**PROBLEM STATEMENT**
What you should give back is a precise copy of the lines below from the one containing "T1: NPN S8050" through the one containing "R1: 47k (EN, EN_N) -> 47k (U3/SDA, VA)", with no pictures.

Data excerpts:

++++++++

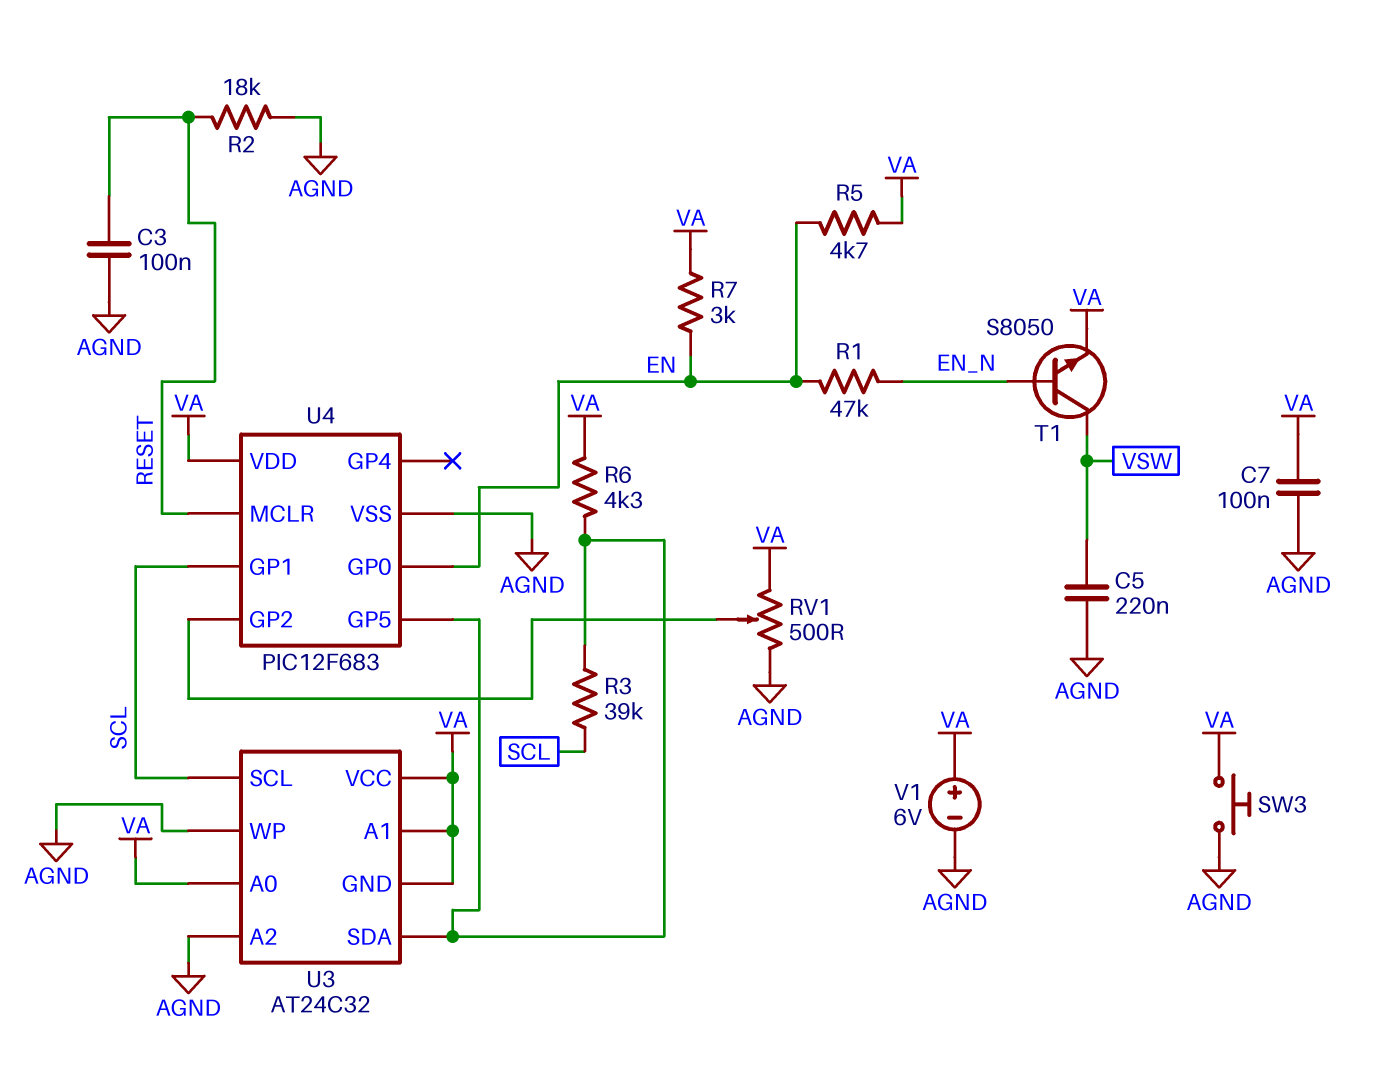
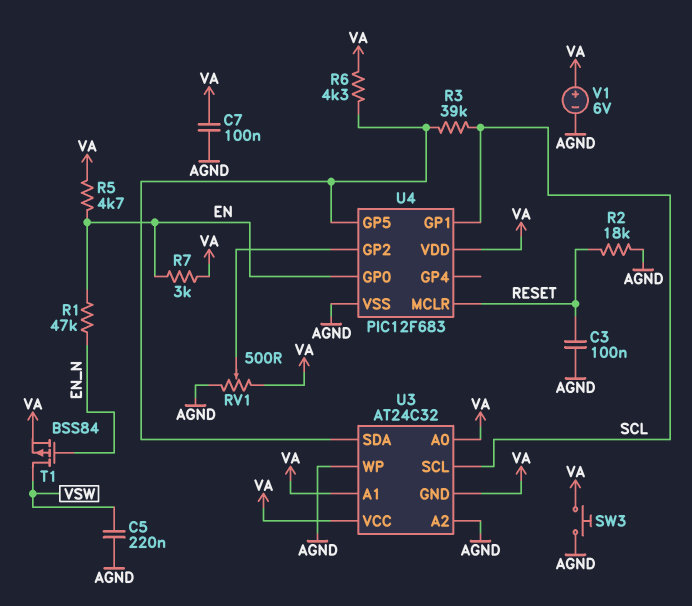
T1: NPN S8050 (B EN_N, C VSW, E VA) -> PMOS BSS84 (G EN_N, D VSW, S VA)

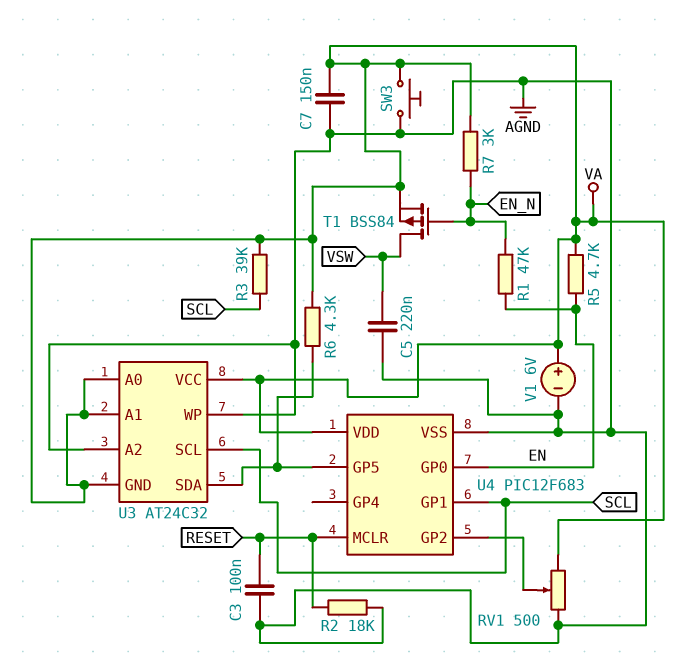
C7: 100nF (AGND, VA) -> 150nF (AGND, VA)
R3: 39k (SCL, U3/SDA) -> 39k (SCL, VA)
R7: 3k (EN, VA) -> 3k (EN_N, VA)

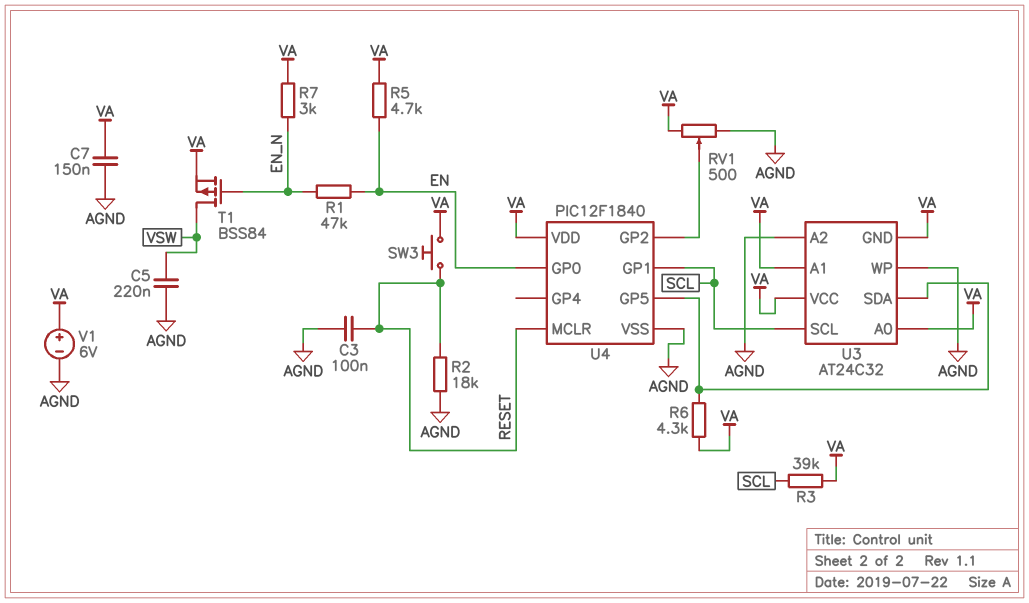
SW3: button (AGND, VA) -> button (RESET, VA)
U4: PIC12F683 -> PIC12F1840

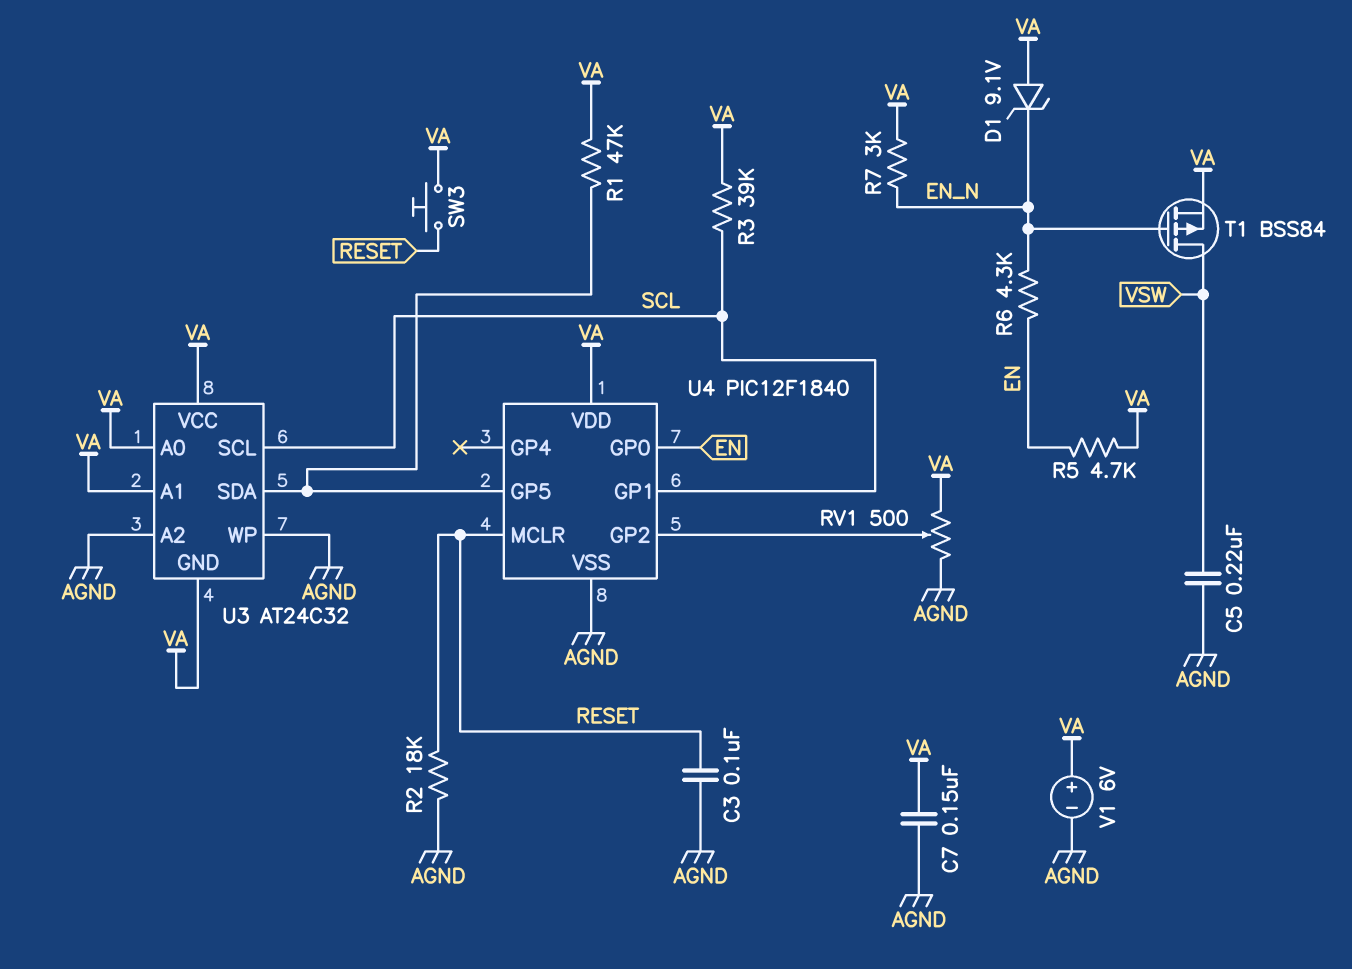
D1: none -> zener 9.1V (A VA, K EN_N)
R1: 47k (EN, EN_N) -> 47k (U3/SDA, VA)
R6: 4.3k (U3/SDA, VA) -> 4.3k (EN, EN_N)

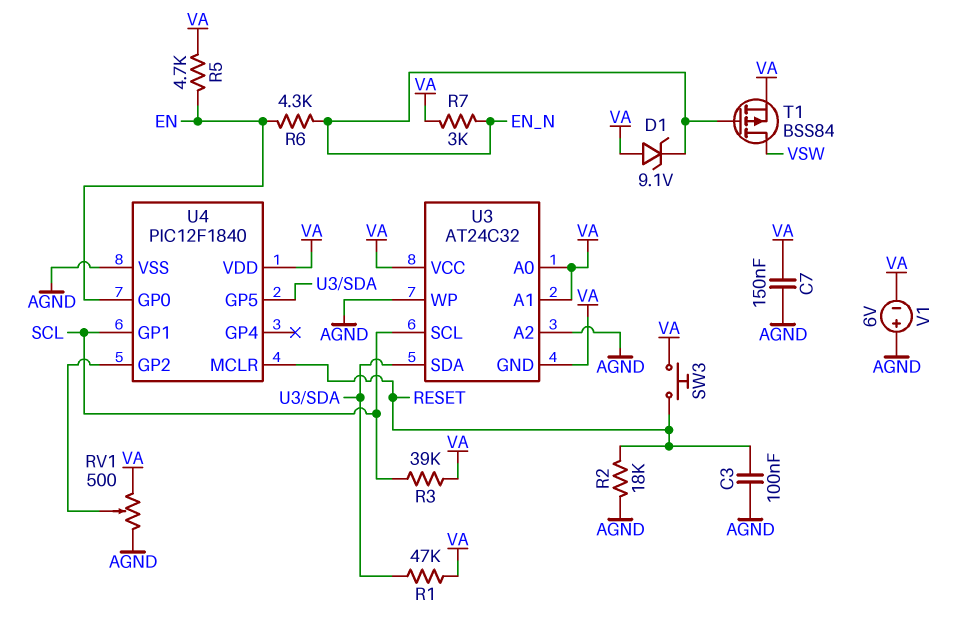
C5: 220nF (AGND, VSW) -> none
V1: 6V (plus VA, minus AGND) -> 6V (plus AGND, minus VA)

++++++++

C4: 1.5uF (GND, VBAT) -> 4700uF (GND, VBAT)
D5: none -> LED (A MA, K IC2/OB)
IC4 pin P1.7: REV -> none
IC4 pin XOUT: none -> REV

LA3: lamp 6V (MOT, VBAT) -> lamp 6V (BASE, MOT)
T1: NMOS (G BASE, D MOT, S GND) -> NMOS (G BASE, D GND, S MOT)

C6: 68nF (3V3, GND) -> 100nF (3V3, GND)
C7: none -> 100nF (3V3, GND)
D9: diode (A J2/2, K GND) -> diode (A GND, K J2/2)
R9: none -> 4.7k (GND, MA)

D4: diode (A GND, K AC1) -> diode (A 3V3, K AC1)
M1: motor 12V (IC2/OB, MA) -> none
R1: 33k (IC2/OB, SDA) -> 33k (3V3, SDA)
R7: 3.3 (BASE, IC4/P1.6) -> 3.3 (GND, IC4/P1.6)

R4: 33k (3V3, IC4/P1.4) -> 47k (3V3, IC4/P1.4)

++++++++

**ANSWER**
T1: NPN S8050 (B EN_N, C VSW, E VA) -> PMOS BSS84 (G EN_N, D VSW, S VA)

C7: 100nF (AGND, VA) -> 150nF (AGND, VA)
R3: 39k (SCL, U3/SDA) -> 39k (SCL, VA)
R7: 3k (EN, VA) -> 3k (EN_N, VA)

SW3: button (AGND, VA) -> button (RESET, VA)
U4: PIC12F683 -> PIC12F1840

D1: none -> zener 9.1V (A VA, K EN_N)
R1: 47k (EN, EN_N) -> 47k (U3/SDA, VA)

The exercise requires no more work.